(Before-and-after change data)
^^^^^^^^

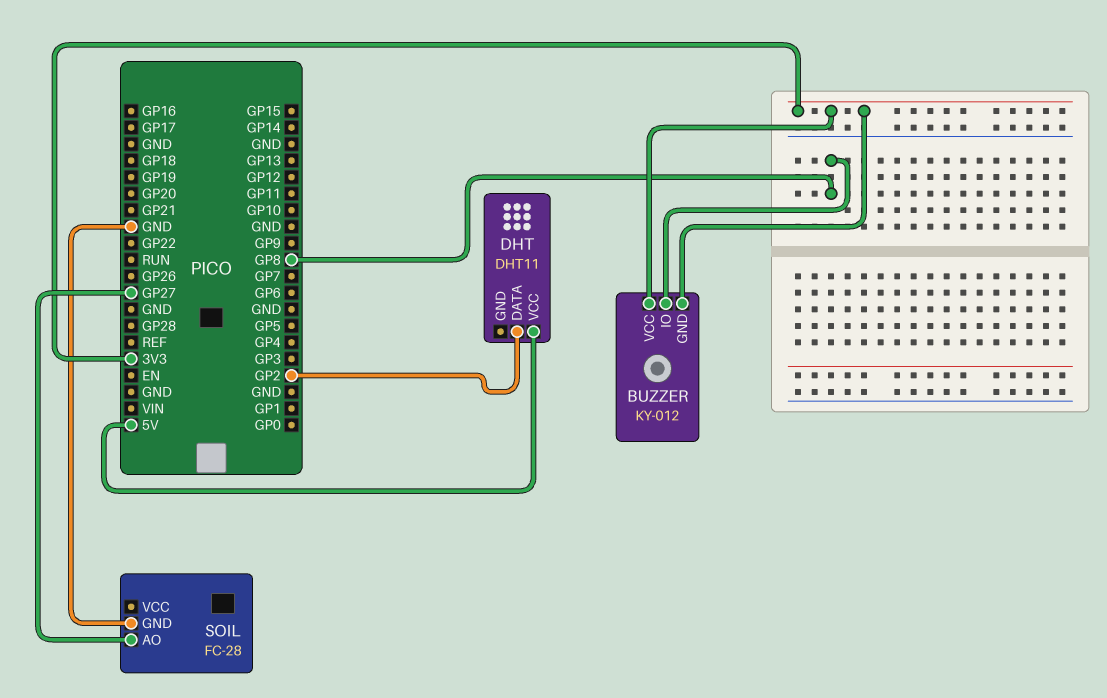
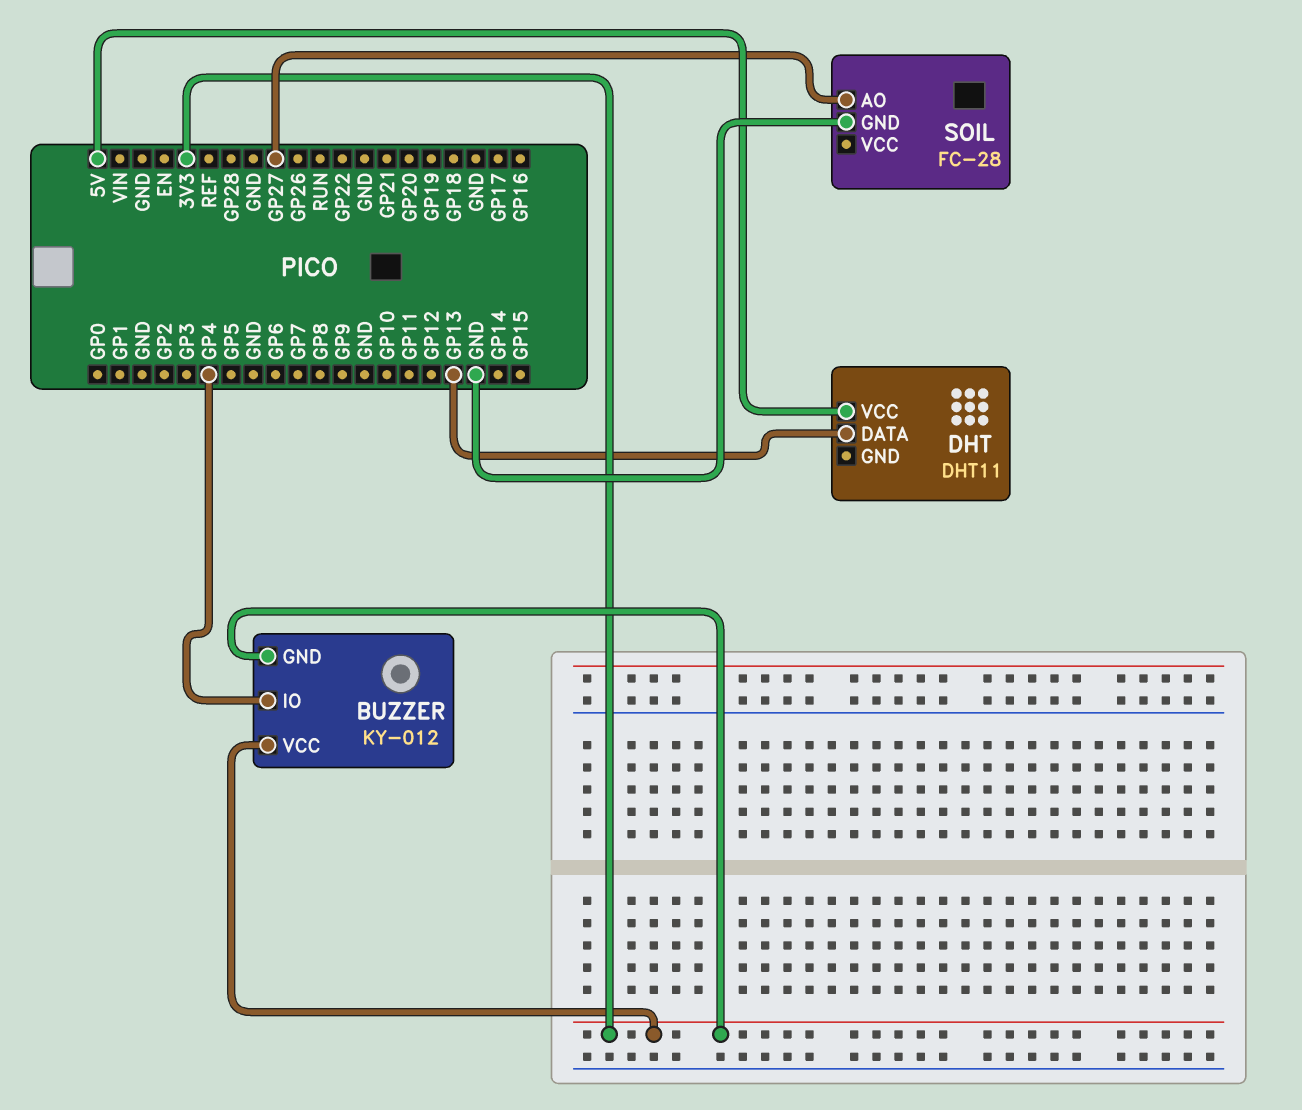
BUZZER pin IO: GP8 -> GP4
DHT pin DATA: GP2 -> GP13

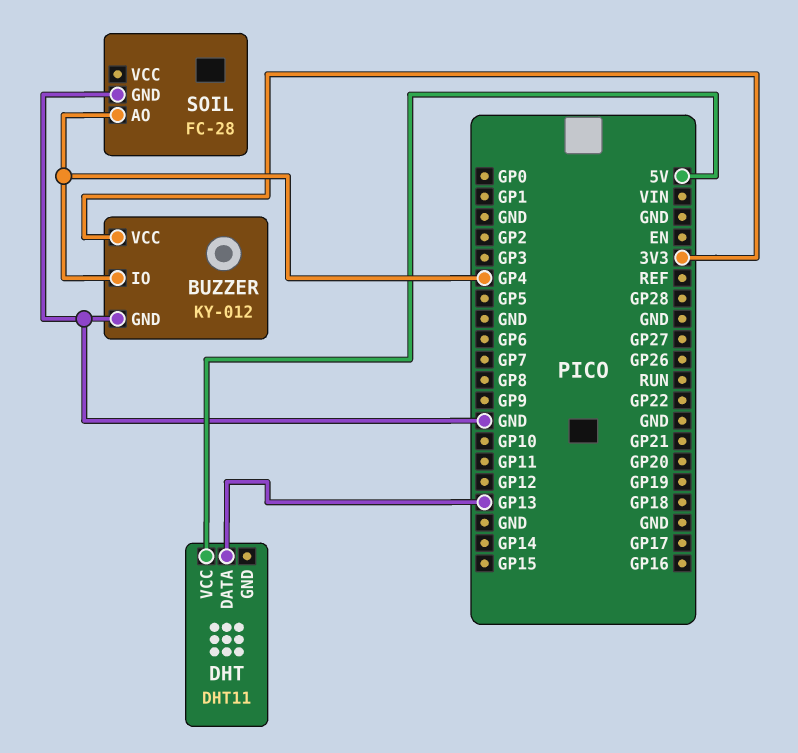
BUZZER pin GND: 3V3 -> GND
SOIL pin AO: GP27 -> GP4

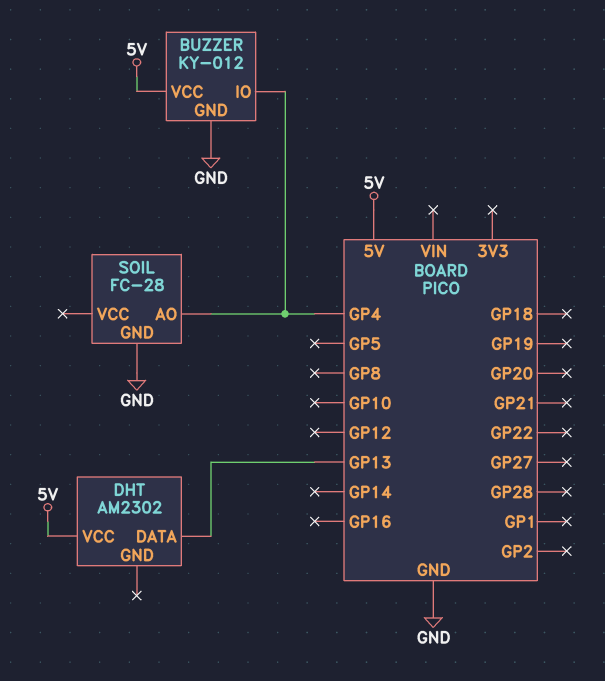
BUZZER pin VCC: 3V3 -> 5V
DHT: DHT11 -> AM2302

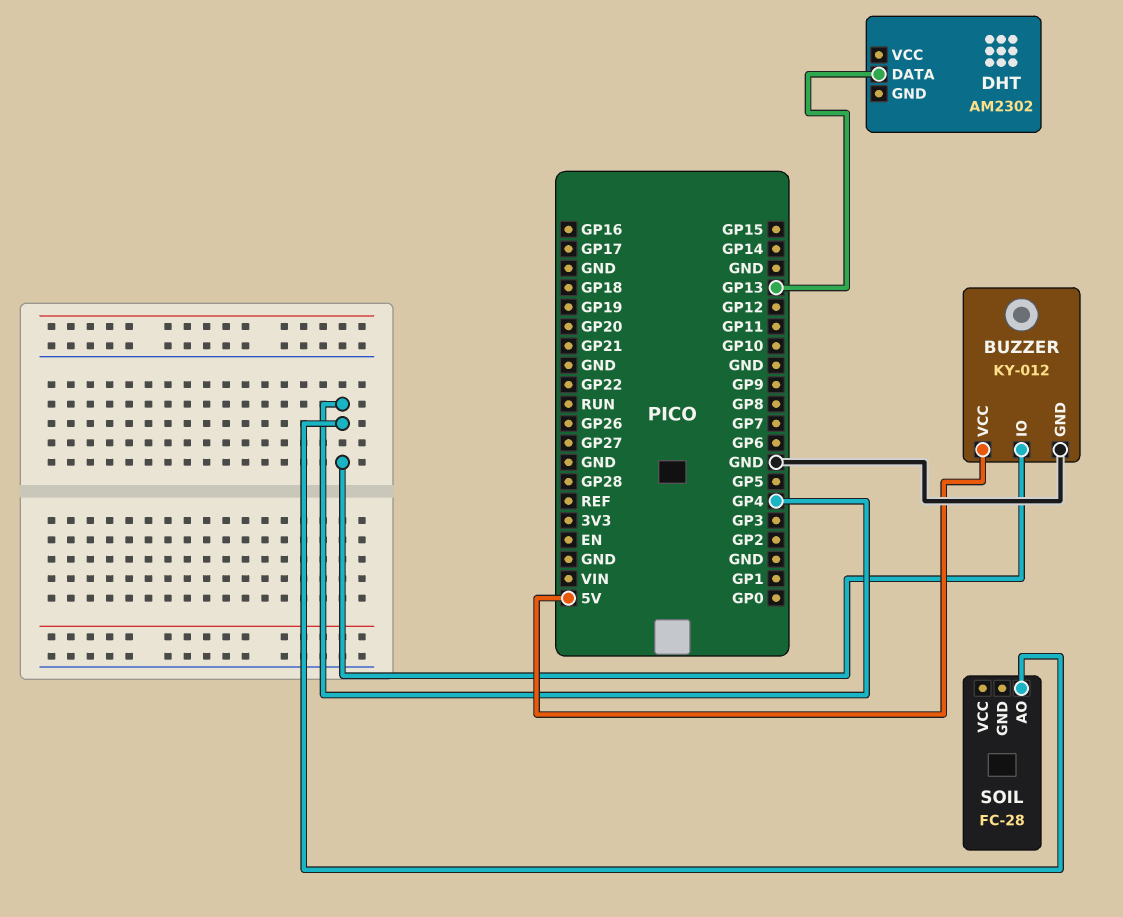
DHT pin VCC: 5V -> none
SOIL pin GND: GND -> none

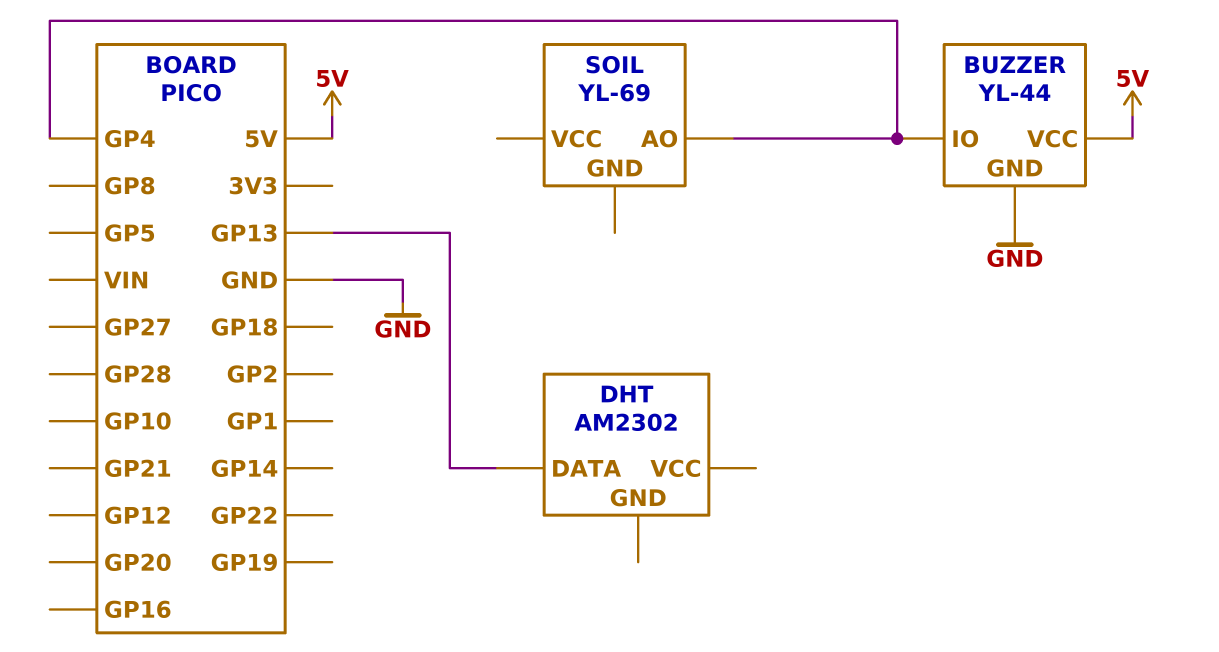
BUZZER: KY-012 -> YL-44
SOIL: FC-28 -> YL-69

^^^^^^^^

(Work instructions) Please write out the lines above, beginning at the line with "DHT pin VCC: 5V -> none" and ending at the last line of the records, exactly as they appear and without pictures.

(Answer below)
DHT pin VCC: 5V -> none
SOIL pin GND: GND -> none

BUZZER: KY-012 -> YL-44
SOIL: FC-28 -> YL-69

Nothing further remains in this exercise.